ASSIGNMENT: From the line containing "D1: LED orange" to the line containing "R5: 56k (REV, U1/PB1) -> none" in the records below, set down every line exactly as it stands, both ends included, and skip the pictures.

INPUT MATERIAL:

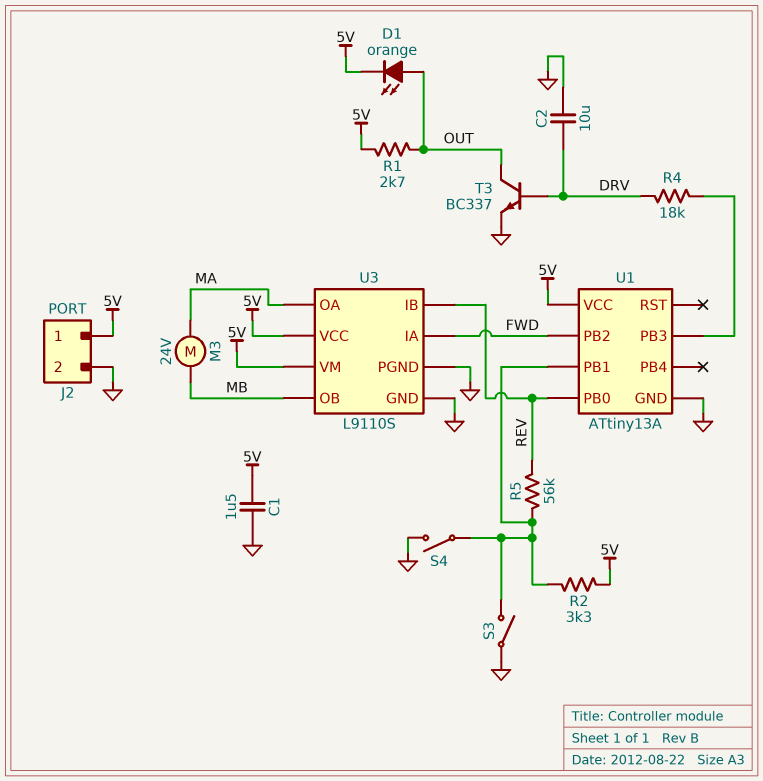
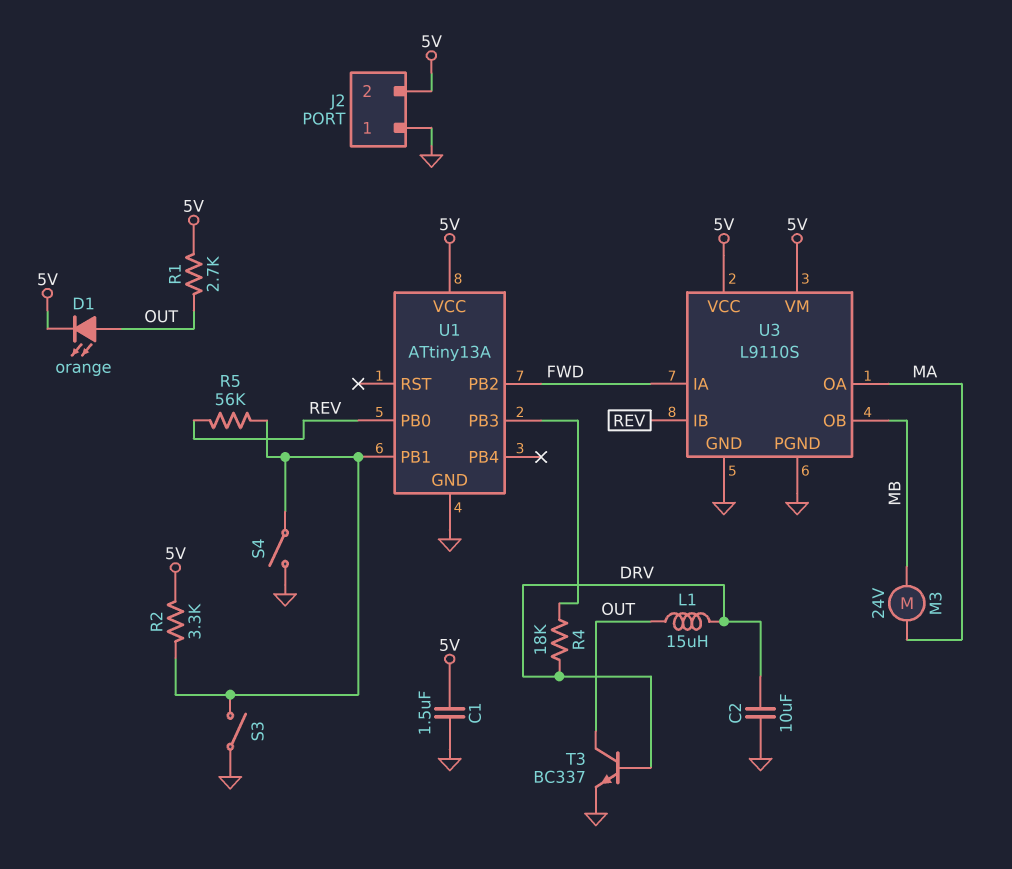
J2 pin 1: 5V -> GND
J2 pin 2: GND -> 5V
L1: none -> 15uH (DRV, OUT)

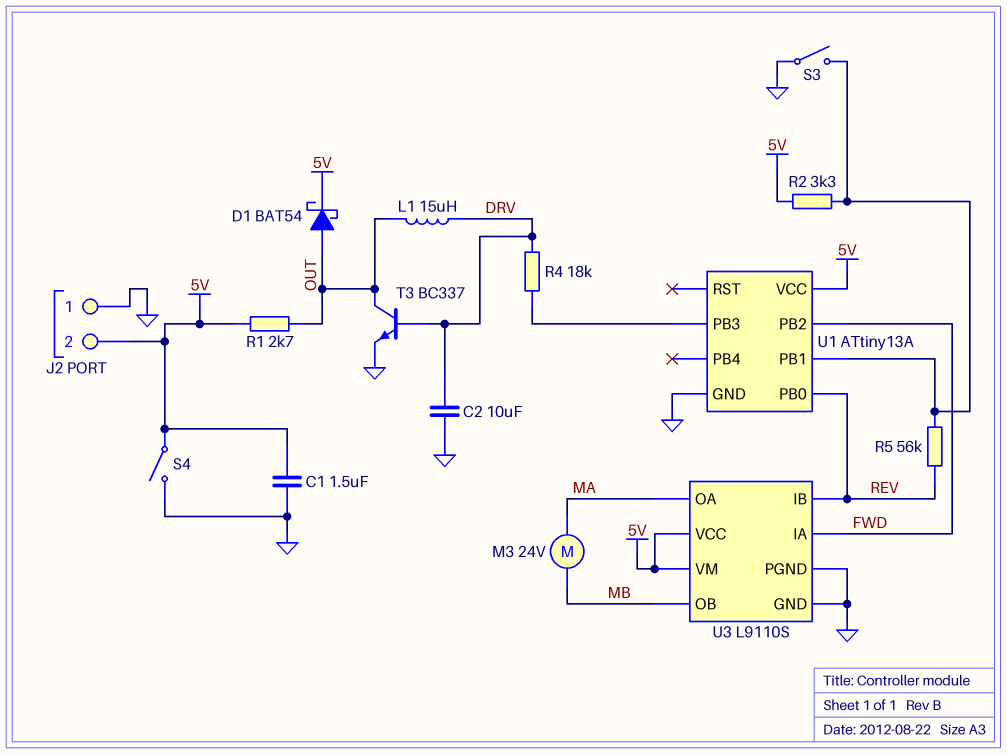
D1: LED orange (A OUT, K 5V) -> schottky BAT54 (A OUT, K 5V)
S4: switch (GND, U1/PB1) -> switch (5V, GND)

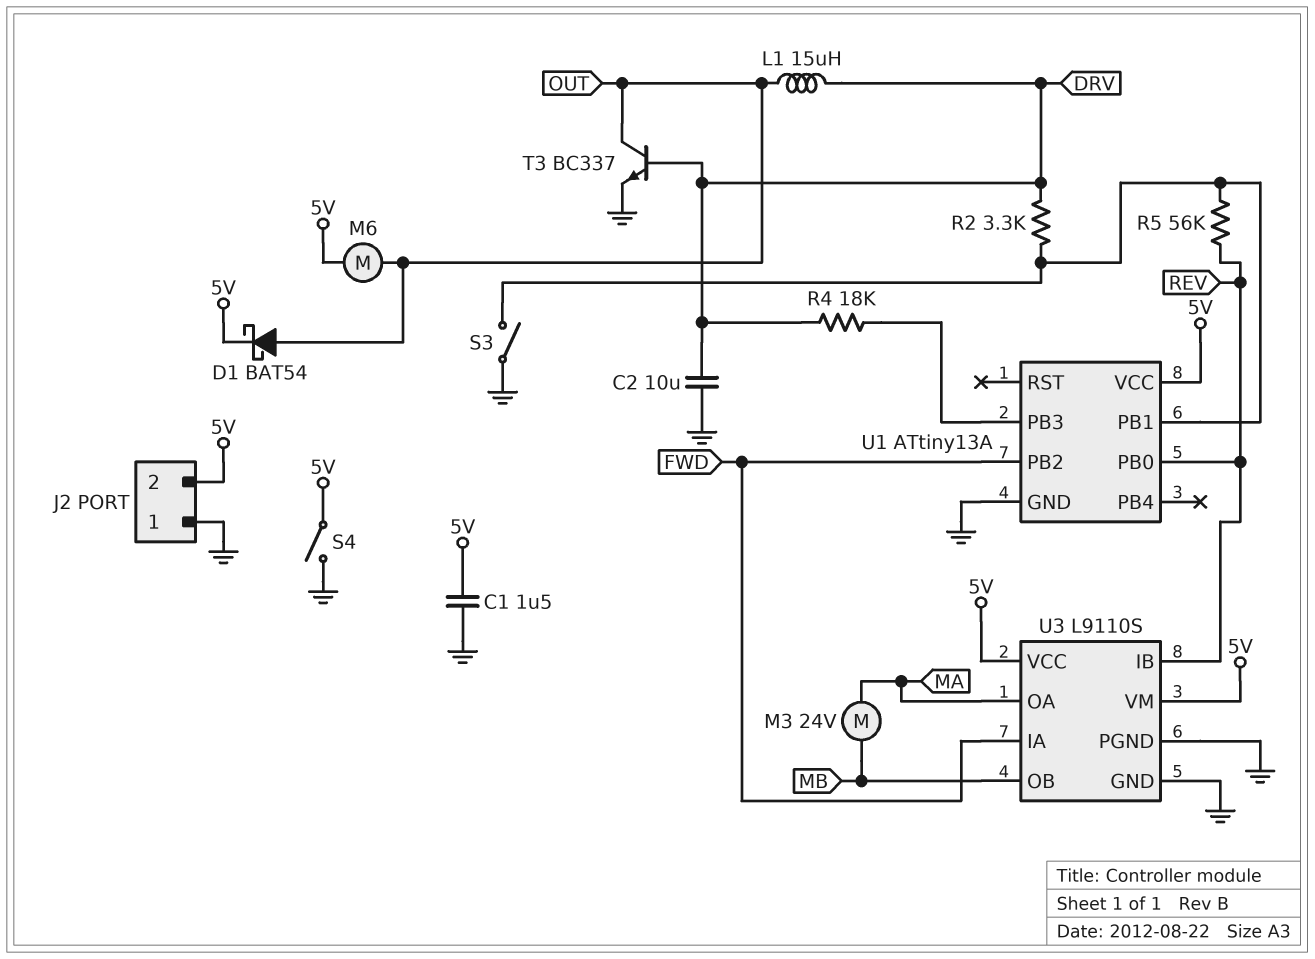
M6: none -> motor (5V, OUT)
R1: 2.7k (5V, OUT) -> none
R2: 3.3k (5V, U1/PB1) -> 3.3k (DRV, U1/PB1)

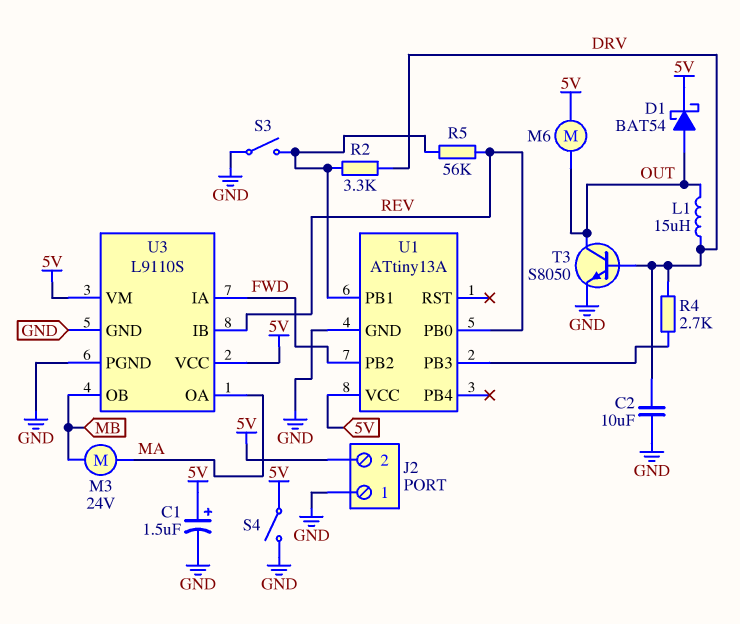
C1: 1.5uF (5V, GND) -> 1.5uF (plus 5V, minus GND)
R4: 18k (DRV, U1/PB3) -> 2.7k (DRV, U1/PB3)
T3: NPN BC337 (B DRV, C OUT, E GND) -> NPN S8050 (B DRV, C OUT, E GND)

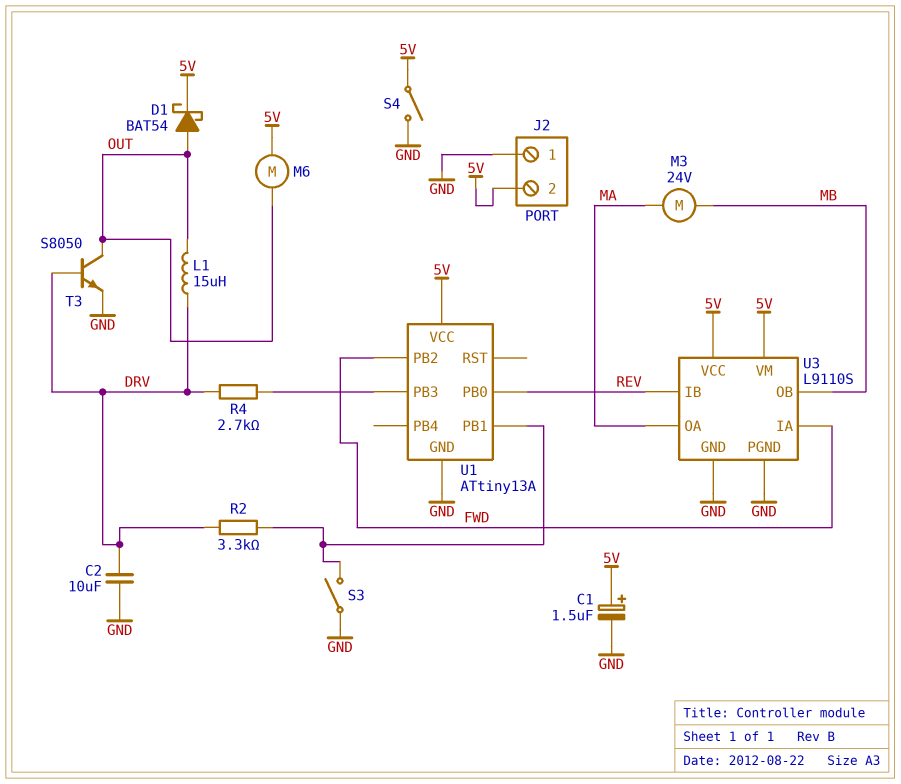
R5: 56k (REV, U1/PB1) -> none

--

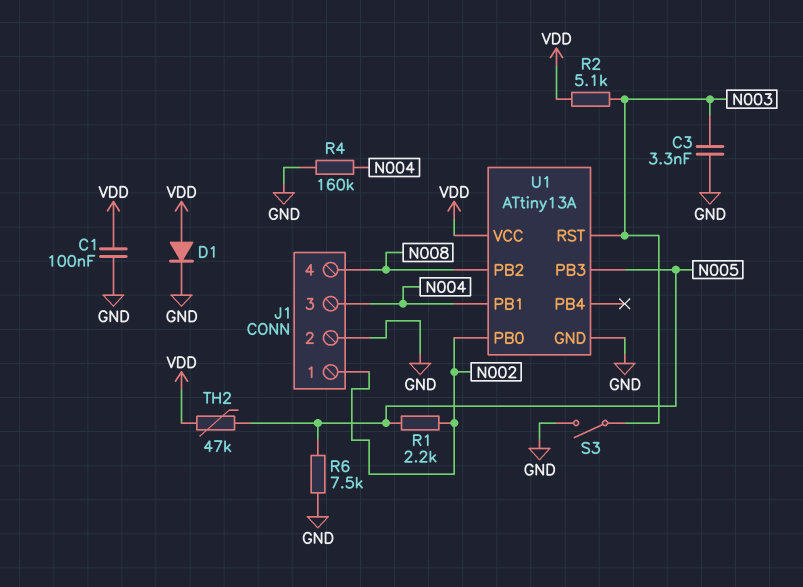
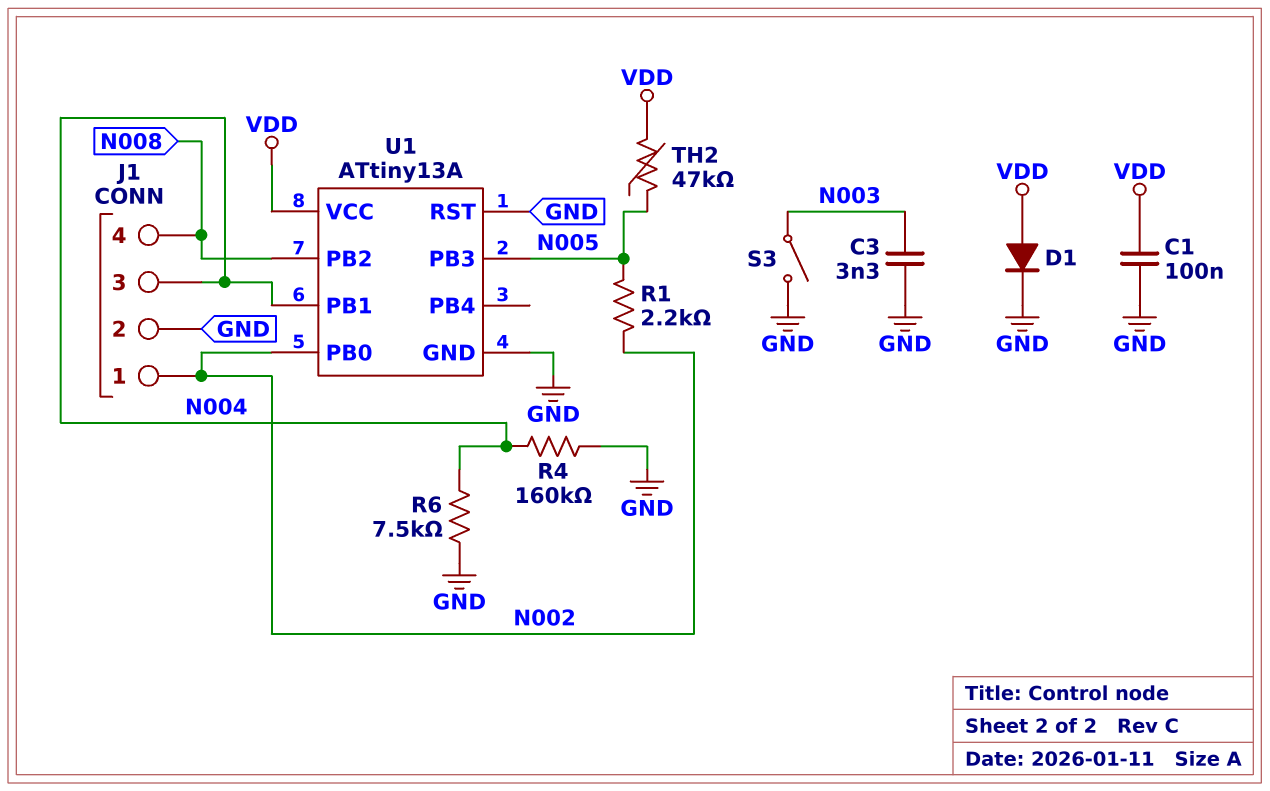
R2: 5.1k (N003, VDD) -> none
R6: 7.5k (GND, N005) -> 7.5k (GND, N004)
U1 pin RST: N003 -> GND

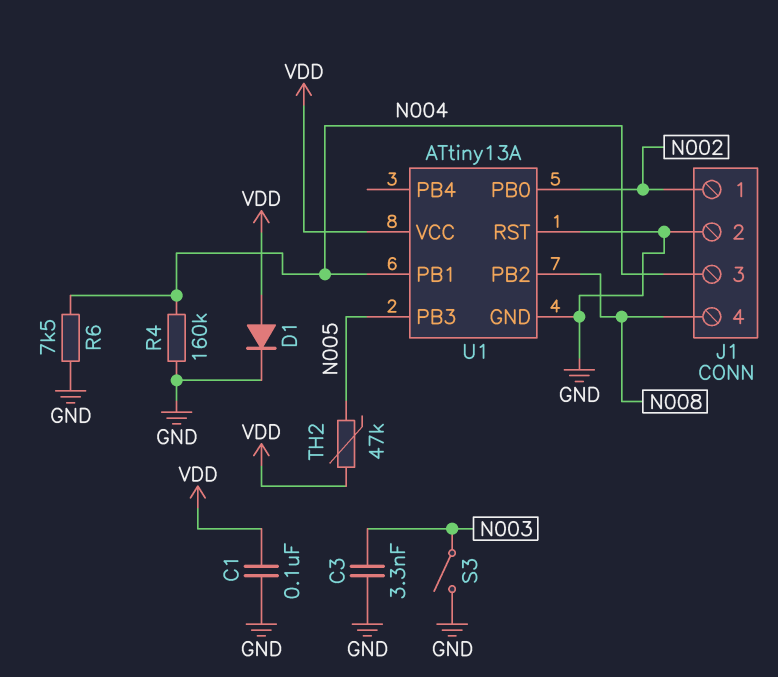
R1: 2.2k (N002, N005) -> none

WRITTEN REPLY:
D1: LED orange (A OUT, K 5V) -> schottky BAT54 (A OUT, K 5V)
S4: switch (GND, U1/PB1) -> switch (5V, GND)

M6: none -> motor (5V, OUT)
R1: 2.7k (5V, OUT) -> none
R2: 3.3k (5V, U1/PB1) -> 3.3k (DRV, U1/PB1)

C1: 1.5uF (5V, GND) -> 1.5uF (plus 5V, minus GND)
R4: 18k (DRV, U1/PB3) -> 2.7k (DRV, U1/PB3)
T3: NPN BC337 (B DRV, C OUT, E GND) -> NPN S8050 (B DRV, C OUT, E GND)

R5: 56k (REV, U1/PB1) -> none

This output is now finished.